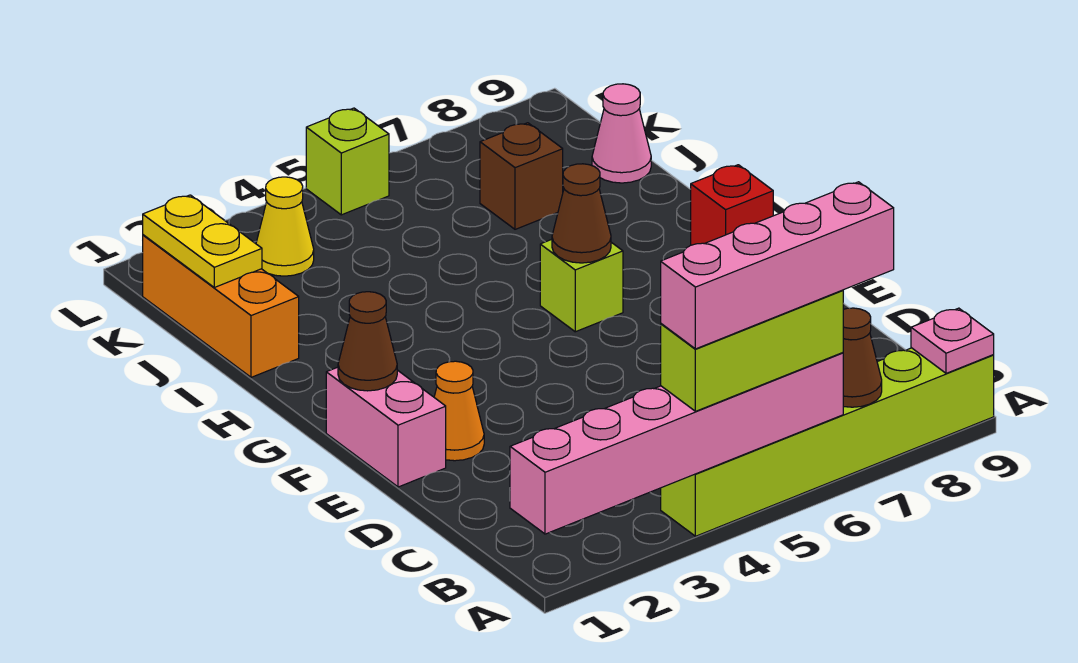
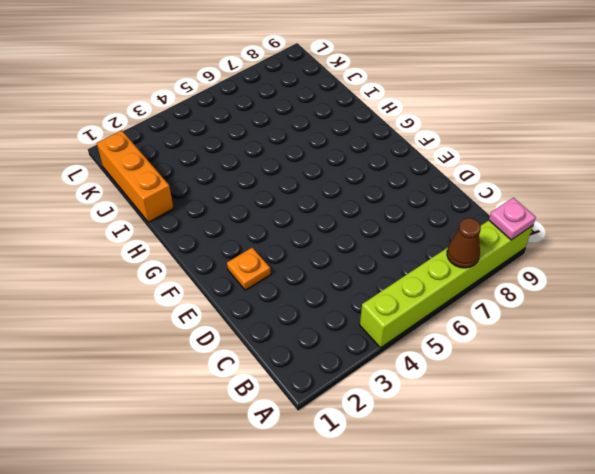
orange plate E2 level 1 -> orange cone E2 level 1
none -> pink brick E1:F1 level 1
none -> lime brick G6 level 1
none -> red brick G9 level 1

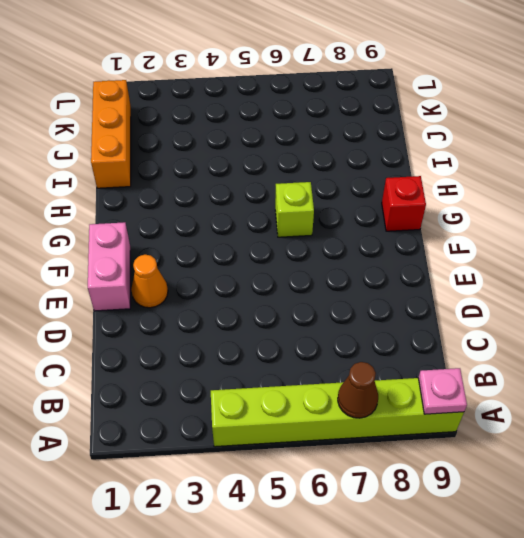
none -> brown brick J7 level 1
none -> pink cone J9 level 1
none -> yellow cone K3 level 1

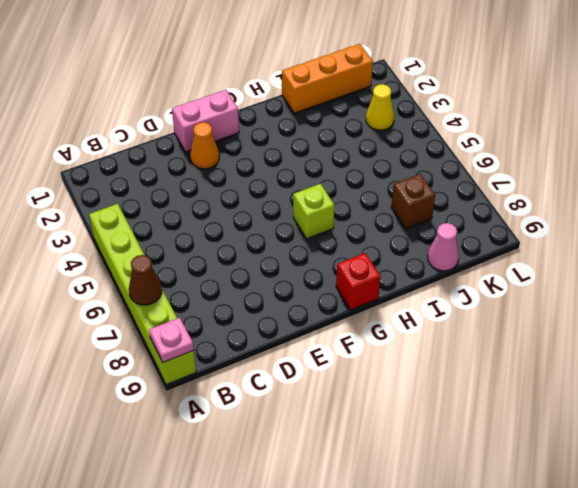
none -> lime brick L5 level 1
none -> pink brick A1:A6 level 2
none -> brown cone F1 level 2

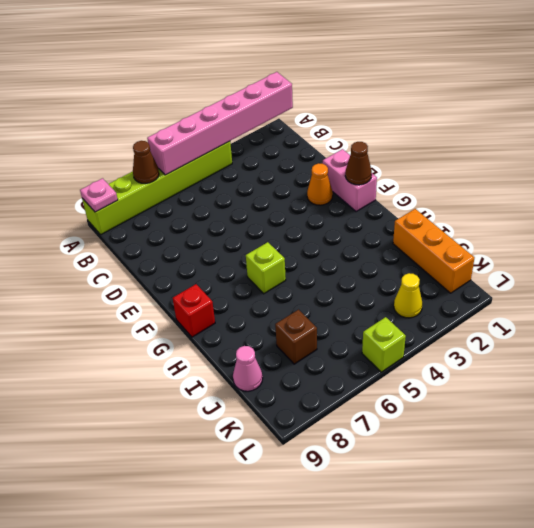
none -> brown cone G6 level 2
none -> yellow plate J1:K1 level 2
none -> lime brick A4:A6 level 3

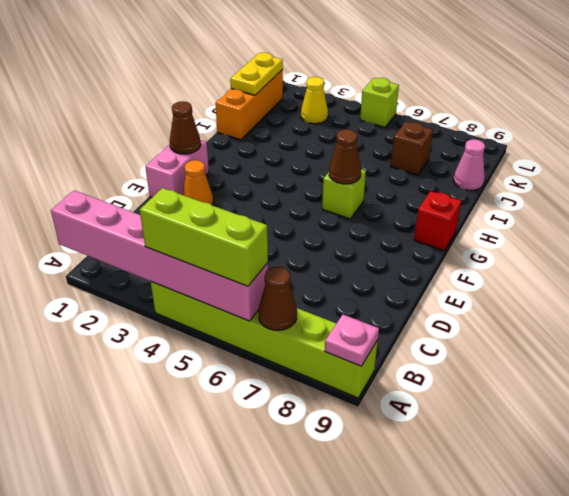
none -> pink brick A4:A7 level 4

○ ○ ○ ○ ○ ○ ○

● **Exercise instructions**
Using the data above, write out every line exactly, leaving the images behind.

● **Answer area**
orange plate E2 level 1 -> orange cone E2 level 1
none -> pink brick E1:F1 level 1
none -> lime brick G6 level 1
none -> red brick G9 level 1

none -> brown brick J7 level 1
none -> pink cone J9 level 1
none -> yellow cone K3 level 1

none -> lime brick L5 level 1
none -> pink brick A1:A6 level 2
none -> brown cone F1 level 2

none -> brown cone G6 level 2
none -> yellow plate J1:K1 level 2
none -> lime brick A4:A6 level 3

none -> pink brick A4:A7 level 4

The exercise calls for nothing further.